### Problem requirements
Restate verbatim the span of lines below between the line with "The okulary/szary at [570, 187, 73, 55]" and the line with "The camera went 20 degrees left and 15", including those two lines, and only that span.

### Records for this task
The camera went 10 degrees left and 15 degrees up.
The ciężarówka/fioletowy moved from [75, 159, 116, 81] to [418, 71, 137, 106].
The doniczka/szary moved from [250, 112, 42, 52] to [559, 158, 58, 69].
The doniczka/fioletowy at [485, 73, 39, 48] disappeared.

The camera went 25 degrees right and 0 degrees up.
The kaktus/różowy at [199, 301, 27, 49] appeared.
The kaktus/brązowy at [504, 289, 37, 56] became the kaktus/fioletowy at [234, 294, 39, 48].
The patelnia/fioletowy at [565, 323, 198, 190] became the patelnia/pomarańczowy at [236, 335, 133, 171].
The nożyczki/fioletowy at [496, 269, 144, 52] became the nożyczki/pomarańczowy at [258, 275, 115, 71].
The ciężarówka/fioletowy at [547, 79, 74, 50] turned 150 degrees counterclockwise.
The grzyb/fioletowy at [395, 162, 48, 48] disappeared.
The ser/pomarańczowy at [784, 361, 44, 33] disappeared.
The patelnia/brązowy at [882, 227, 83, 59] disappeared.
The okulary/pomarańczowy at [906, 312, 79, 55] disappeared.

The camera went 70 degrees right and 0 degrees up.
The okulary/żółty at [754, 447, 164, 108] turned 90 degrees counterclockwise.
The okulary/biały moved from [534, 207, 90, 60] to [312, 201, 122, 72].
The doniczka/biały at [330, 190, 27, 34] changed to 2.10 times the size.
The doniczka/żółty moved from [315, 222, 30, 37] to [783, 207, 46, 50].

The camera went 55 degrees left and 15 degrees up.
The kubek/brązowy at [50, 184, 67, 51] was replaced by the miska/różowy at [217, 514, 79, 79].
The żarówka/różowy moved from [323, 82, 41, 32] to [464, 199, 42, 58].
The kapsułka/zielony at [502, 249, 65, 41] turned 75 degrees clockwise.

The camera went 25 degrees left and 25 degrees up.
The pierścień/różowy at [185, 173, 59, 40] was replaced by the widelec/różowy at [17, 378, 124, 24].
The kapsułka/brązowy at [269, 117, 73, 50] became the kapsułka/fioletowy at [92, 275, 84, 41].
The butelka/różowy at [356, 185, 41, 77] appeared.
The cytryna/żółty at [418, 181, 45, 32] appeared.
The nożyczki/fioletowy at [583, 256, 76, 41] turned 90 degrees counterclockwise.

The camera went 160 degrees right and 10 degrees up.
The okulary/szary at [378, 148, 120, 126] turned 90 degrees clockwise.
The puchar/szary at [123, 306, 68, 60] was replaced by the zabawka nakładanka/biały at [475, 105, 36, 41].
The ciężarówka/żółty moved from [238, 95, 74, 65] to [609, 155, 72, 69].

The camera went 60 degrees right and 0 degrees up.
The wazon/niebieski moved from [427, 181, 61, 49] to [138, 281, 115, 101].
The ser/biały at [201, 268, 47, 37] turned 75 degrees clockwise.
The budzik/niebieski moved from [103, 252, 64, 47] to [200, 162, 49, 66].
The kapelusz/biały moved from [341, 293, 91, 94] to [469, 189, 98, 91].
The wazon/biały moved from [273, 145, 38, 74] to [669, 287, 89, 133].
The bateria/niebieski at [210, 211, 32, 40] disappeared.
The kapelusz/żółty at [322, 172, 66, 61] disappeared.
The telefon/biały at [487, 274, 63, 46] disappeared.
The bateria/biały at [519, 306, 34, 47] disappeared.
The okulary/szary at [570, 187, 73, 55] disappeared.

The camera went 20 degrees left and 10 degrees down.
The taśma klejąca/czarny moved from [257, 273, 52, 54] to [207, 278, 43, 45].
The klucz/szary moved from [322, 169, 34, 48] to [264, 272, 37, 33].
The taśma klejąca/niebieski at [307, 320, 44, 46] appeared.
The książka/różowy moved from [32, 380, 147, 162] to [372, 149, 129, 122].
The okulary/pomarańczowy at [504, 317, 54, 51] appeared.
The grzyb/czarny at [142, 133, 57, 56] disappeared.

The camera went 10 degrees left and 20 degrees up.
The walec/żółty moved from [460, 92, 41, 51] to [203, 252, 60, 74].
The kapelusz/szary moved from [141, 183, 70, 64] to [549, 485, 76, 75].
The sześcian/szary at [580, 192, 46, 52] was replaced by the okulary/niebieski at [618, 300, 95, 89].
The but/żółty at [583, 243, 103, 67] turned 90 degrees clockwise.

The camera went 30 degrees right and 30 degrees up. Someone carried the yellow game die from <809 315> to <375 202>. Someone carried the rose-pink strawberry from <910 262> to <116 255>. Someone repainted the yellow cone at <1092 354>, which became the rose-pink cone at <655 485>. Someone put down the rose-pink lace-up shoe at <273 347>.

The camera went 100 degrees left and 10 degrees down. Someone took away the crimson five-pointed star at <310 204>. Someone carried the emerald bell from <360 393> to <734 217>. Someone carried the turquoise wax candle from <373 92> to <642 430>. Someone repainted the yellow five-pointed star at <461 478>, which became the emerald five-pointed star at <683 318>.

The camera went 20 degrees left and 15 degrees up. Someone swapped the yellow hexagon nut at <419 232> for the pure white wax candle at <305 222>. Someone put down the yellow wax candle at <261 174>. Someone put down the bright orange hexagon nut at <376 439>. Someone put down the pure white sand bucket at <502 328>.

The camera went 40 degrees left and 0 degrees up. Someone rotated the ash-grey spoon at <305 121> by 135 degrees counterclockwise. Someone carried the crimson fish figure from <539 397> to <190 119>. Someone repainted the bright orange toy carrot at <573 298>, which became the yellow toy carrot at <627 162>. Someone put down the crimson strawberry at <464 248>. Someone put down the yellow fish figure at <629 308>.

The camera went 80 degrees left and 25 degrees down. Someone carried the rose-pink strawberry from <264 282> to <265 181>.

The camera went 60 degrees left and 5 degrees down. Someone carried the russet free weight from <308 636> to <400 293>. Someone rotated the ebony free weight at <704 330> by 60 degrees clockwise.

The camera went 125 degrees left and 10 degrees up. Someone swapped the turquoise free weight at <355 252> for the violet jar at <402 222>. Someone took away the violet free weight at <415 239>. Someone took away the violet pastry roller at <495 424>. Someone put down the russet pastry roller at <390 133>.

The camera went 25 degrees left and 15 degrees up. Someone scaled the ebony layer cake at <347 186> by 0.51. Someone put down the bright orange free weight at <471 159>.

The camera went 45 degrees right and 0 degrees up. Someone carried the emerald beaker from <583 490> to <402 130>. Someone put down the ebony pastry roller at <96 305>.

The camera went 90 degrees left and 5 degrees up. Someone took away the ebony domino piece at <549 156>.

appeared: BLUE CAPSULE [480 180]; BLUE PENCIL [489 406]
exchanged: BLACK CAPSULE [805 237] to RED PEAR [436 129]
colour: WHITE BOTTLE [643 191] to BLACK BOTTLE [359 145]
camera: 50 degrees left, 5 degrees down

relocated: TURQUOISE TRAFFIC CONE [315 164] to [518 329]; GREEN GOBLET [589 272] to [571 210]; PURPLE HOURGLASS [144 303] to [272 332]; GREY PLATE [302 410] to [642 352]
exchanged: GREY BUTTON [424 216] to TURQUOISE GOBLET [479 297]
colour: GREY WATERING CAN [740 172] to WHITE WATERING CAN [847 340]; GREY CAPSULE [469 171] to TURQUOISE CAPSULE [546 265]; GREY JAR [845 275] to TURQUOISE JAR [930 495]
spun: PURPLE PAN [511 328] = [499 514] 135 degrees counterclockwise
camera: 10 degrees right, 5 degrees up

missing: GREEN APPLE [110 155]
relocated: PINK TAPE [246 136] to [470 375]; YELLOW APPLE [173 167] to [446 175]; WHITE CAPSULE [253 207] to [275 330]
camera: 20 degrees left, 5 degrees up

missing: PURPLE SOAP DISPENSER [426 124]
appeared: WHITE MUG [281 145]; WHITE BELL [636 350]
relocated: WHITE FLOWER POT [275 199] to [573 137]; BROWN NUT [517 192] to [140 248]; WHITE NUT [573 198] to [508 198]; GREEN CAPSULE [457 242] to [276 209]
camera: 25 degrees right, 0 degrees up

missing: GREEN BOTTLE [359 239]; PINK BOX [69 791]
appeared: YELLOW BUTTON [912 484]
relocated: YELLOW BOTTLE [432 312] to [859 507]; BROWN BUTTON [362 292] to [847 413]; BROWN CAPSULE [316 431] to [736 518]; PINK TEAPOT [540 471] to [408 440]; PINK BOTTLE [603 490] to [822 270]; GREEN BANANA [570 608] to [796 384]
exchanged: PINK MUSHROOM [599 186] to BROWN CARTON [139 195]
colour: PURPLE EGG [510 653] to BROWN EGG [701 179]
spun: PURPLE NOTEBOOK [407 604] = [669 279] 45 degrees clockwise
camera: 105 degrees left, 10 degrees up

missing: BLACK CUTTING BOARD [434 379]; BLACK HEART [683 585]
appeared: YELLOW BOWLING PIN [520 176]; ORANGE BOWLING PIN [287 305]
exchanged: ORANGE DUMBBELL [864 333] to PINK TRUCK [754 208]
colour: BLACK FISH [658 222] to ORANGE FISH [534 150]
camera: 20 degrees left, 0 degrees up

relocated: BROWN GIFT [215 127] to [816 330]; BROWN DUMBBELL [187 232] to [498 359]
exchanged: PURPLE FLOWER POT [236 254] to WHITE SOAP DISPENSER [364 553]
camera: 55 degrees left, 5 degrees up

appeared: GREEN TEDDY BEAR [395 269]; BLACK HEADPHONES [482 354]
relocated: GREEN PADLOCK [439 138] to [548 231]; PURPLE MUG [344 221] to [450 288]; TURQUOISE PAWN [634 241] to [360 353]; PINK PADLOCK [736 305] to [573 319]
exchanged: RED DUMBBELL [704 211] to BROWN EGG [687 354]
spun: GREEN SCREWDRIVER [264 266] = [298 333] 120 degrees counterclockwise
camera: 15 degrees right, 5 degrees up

### Solved exercise
The okulary/szary at [570, 187, 73, 55] disappeared.

The camera went 20 degrees left and 10 degrees down.
The taśma klejąca/czarny moved from [257, 273, 52, 54] to [207, 278, 43, 45].
The klucz/szary moved from [322, 169, 34, 48] to [264, 272, 37, 33].
The taśma klejąca/niebieski at [307, 320, 44, 46] appeared.
The książka/różowy moved from [32, 380, 147, 162] to [372, 149, 129, 122].
The okulary/pomarańczowy at [504, 317, 54, 51] appeared.
The grzyb/czarny at [142, 133, 57, 56] disappeared.

The camera went 10 degrees left and 20 degrees up.
The walec/żółty moved from [460, 92, 41, 51] to [203, 252, 60, 74].
The kapelusz/szary moved from [141, 183, 70, 64] to [549, 485, 76, 75].
The sześcian/szary at [580, 192, 46, 52] was replaced by the okulary/niebieski at [618, 300, 95, 89].
The but/żółty at [583, 243, 103, 67] turned 90 degrees clockwise.

The camera went 30 degrees right and 30 degrees up. Someone carried the yellow game die from <809 315> to <375 202>. Someone carried the rose-pink strawberry from <910 262> to <116 255>. Someone repainted the yellow cone at <1092 354>, which became the rose-pink cone at <655 485>. Someone put down the rose-pink lace-up shoe at <273 347>.

The camera went 100 degrees left and 10 degrees down. Someone took away the crimson five-pointed star at <310 204>. Someone carried the emerald bell from <360 393> to <734 217>. Someone carried the turquoise wax candle from <373 92> to <642 430>. Someone repainted the yellow five-pointed star at <461 478>, which became the emerald five-pointed star at <683 318>.

The camera went 20 degrees left and 15 degrees up. Someone swapped the yellow hexagon nut at <419 232> for the pure white wax candle at <305 222>. Someone put down the yellow wax candle at <261 174>. Someone put down the bright orange hexagon nut at <376 439>. Someone put down the pure white sand bucket at <502 328>.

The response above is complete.